### [Work request]
Of the lines below, reproduce exactly those from the line containing "TFT pin DC: GP21 -> GP5" to the end, including both the first and the last.

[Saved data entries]
↓↓↓

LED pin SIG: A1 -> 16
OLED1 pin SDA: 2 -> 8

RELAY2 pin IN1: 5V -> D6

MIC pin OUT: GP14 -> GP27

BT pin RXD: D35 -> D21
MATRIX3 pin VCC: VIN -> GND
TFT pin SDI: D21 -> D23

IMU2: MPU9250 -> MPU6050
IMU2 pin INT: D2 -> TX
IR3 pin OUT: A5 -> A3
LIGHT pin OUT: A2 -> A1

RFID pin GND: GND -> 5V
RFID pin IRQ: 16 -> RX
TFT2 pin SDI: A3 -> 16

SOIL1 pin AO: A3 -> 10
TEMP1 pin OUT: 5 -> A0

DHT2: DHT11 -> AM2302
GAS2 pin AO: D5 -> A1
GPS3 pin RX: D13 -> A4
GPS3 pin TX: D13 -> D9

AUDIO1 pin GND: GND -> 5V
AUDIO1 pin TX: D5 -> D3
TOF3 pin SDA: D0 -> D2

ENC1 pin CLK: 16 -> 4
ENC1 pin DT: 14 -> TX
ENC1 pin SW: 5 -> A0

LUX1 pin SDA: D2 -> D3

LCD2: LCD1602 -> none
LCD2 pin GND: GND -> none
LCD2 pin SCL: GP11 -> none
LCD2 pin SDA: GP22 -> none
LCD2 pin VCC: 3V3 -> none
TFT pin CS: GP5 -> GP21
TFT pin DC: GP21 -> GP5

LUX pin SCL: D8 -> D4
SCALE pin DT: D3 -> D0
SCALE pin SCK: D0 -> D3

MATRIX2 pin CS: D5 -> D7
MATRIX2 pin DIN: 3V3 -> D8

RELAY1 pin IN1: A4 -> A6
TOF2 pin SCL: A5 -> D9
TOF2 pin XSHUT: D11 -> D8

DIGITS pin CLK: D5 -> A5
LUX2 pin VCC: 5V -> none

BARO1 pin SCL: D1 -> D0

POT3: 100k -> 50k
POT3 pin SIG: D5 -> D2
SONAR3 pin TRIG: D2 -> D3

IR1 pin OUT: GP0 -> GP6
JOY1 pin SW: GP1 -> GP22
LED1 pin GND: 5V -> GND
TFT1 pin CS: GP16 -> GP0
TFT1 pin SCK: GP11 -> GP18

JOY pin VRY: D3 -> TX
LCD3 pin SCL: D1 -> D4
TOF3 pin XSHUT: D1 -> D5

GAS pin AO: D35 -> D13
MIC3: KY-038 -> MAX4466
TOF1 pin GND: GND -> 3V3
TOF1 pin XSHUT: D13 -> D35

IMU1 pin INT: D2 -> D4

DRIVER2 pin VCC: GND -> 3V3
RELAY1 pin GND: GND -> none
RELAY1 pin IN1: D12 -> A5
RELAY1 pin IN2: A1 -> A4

↑↑↑

### [Answer space]
TFT pin DC: GP21 -> GP5

LUX pin SCL: D8 -> D4
SCALE pin DT: D3 -> D0
SCALE pin SCK: D0 -> D3

MATRIX2 pin CS: D5 -> D7
MATRIX2 pin DIN: 3V3 -> D8

RELAY1 pin IN1: A4 -> A6
TOF2 pin SCL: A5 -> D9
TOF2 pin XSHUT: D11 -> D8

DIGITS pin CLK: D5 -> A5
LUX2 pin VCC: 5V -> none

BARO1 pin SCL: D1 -> D0

POT3: 100k -> 50k
POT3 pin SIG: D5 -> D2
SONAR3 pin TRIG: D2 -> D3

IR1 pin OUT: GP0 -> GP6
JOY1 pin SW: GP1 -> GP22
LED1 pin GND: 5V -> GND
TFT1 pin CS: GP16 -> GP0
TFT1 pin SCK: GP11 -> GP18

JOY pin VRY: D3 -> TX
LCD3 pin SCL: D1 -> D4
TOF3 pin XSHUT: D1 -> D5

GAS pin AO: D35 -> D13
MIC3: KY-038 -> MAX4466
TOF1 pin GND: GND -> 3V3
TOF1 pin XSHUT: D13 -> D35

IMU1 pin INT: D2 -> D4

DRIVER2 pin VCC: GND -> 3V3
RELAY1 pin GND: GND -> none
RELAY1 pin IN1: D12 -> A5
RELAY1 pin IN2: A1 -> A4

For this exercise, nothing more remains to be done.